:: TASK DIRECTIONS ::
Each line of the records that holds the word "none" should be copied out.

:: TASK INPUTS ::

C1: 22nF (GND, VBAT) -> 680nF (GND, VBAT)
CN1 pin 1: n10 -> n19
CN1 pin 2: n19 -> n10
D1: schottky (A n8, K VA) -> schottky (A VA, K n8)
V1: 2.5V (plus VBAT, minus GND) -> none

...

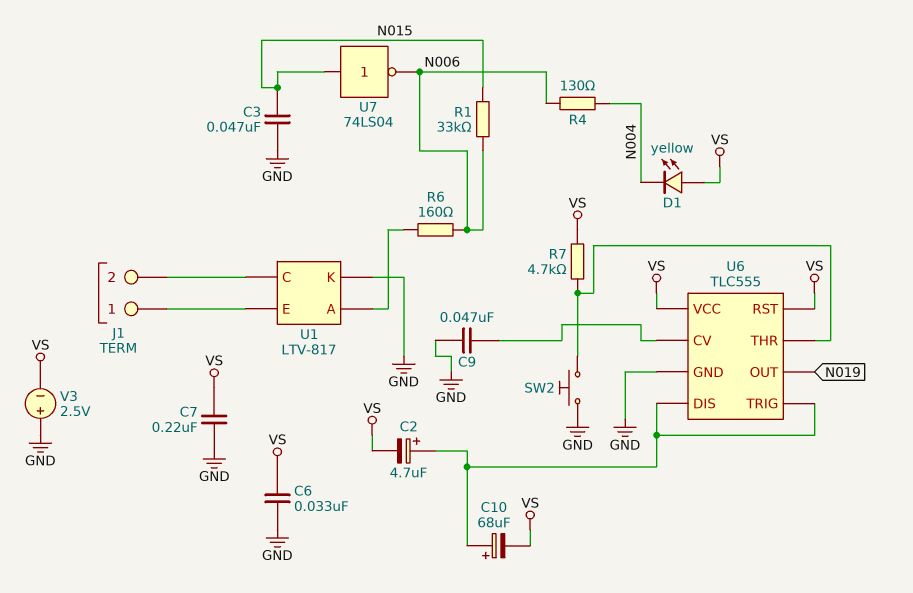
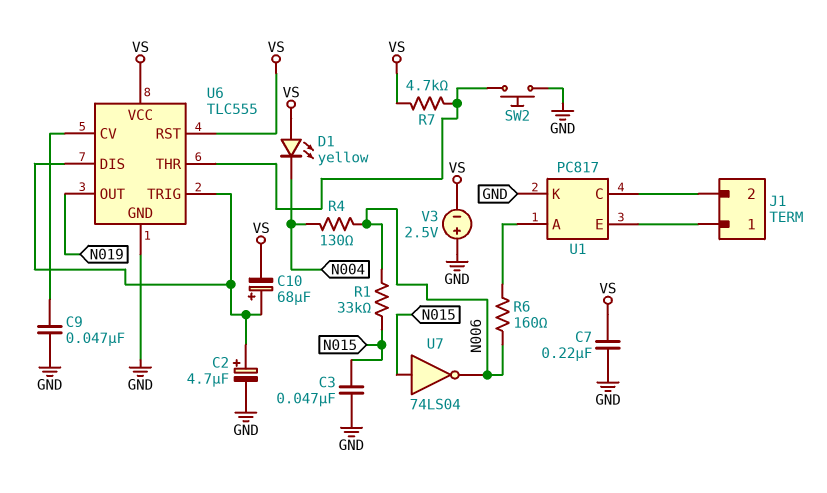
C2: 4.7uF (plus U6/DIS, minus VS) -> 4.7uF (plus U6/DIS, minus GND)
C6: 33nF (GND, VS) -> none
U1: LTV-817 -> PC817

:: WRITTEN SOLUTION ::
V1: 2.5V (plus VBAT, minus GND) -> none
C6: 33nF (GND, VS) -> none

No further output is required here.